• _Task item_
Below, locate the line that contains "R11: none -> 33k (N002, N004)". Repeat exactly from that line to the line that contains "R7: none -> 10k (N007, VA)", inclusive, leaving out the pictures.

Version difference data

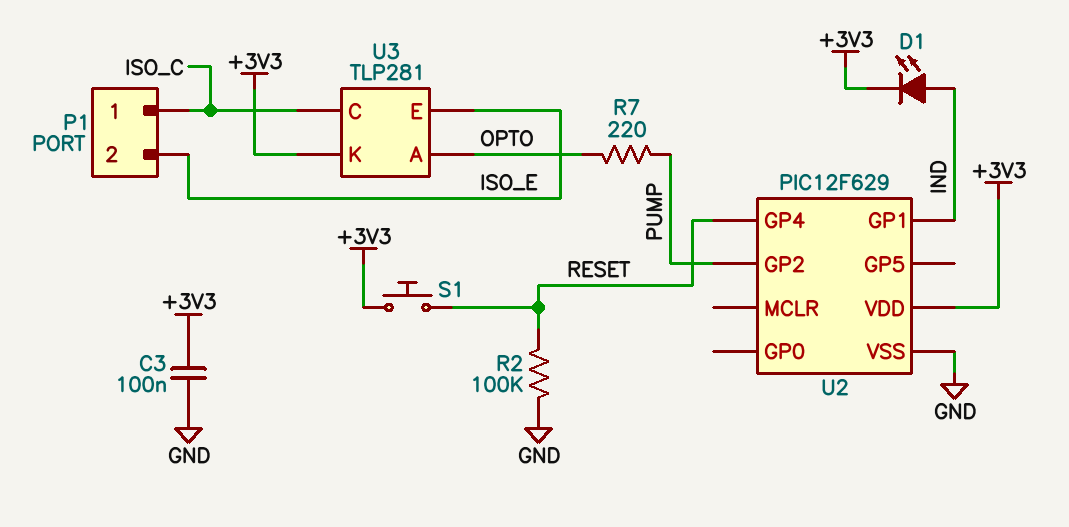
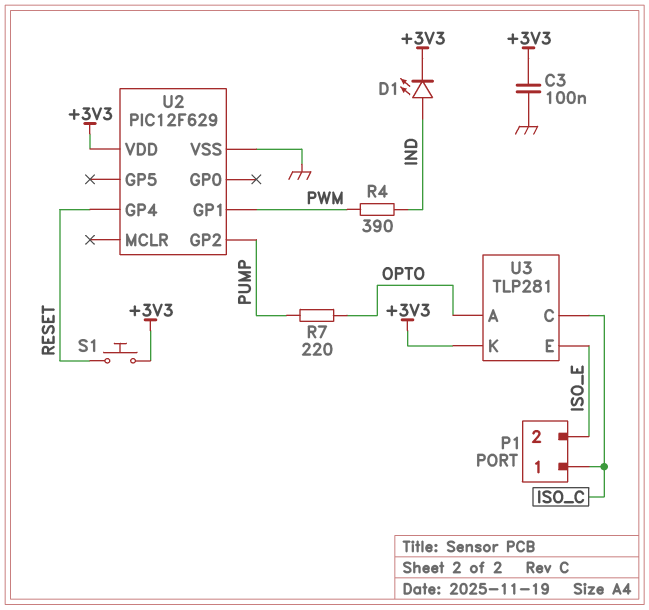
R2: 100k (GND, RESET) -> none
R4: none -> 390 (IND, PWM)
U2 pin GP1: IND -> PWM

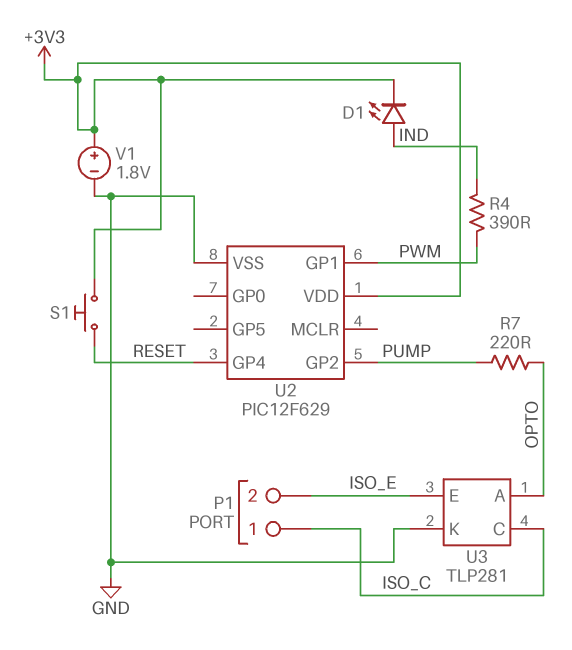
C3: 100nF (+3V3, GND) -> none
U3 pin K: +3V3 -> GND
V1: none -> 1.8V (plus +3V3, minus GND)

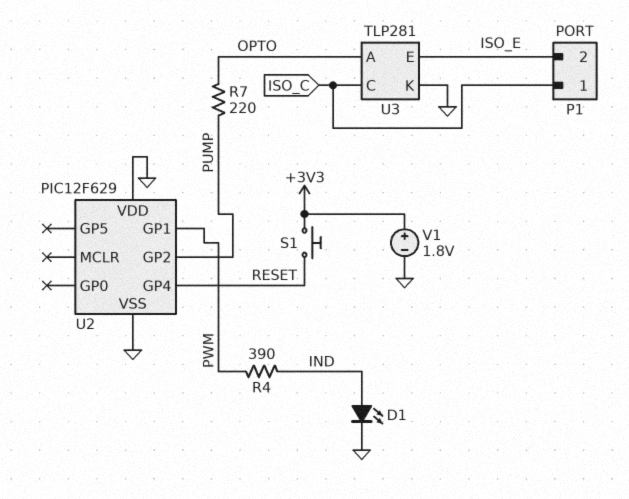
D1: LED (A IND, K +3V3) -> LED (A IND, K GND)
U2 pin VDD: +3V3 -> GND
* * *
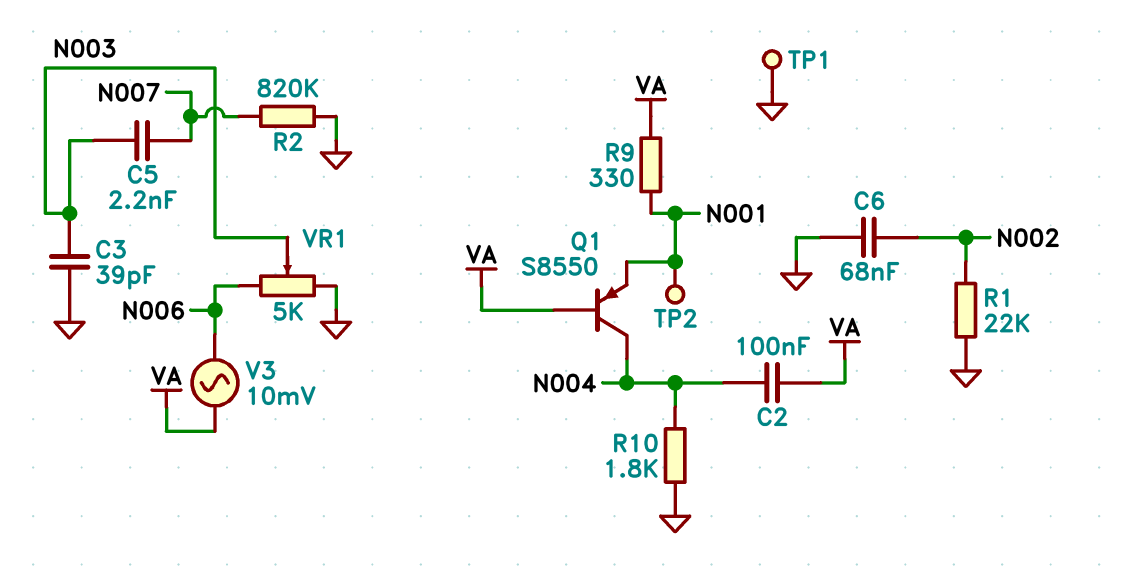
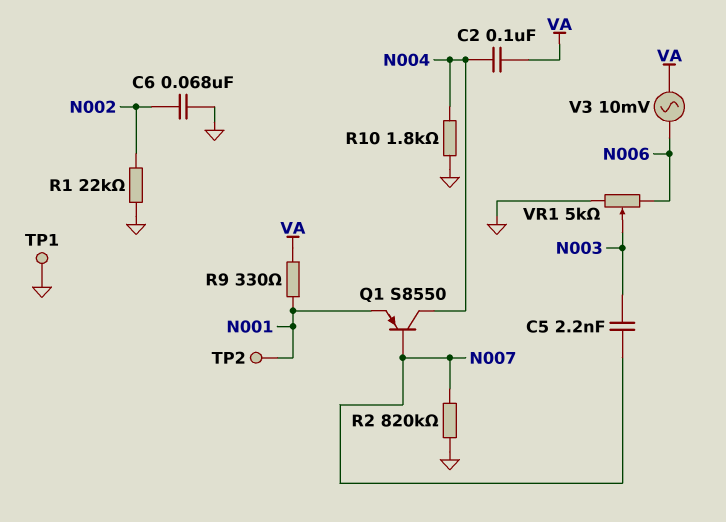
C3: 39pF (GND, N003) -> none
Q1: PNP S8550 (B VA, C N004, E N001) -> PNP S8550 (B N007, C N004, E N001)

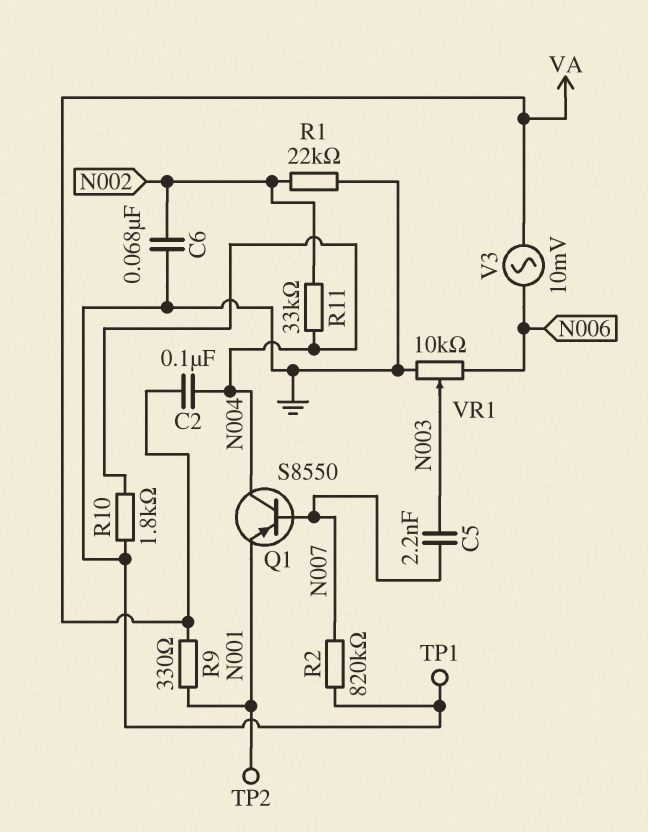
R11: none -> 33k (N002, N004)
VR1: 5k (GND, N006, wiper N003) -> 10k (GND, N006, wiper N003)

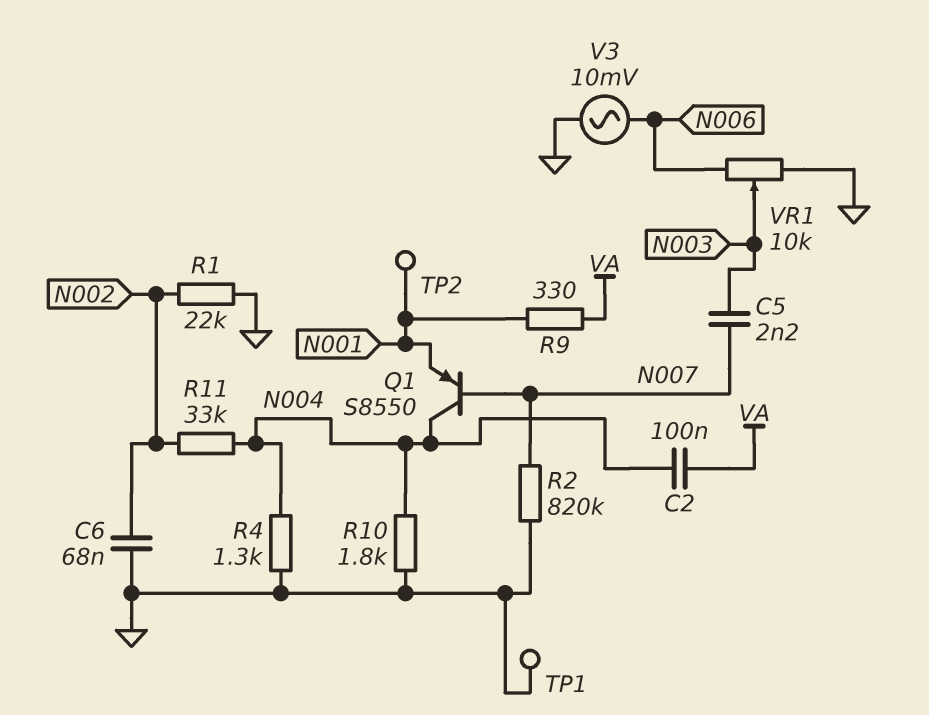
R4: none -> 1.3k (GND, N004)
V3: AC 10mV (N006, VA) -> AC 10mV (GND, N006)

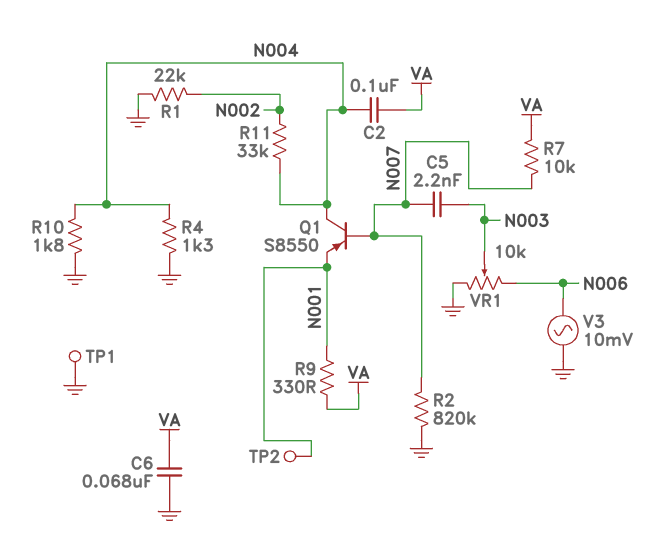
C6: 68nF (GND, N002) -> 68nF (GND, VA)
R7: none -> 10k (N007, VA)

• _Answer section_
R11: none -> 33k (N002, N004)
VR1: 5k (GND, N006, wiper N003) -> 10k (GND, N006, wiper N003)

R4: none -> 1.3k (GND, N004)
V3: AC 10mV (N006, VA) -> AC 10mV (GND, N006)

C6: 68nF (GND, N002) -> 68nF (GND, VA)
R7: none -> 10k (N007, VA)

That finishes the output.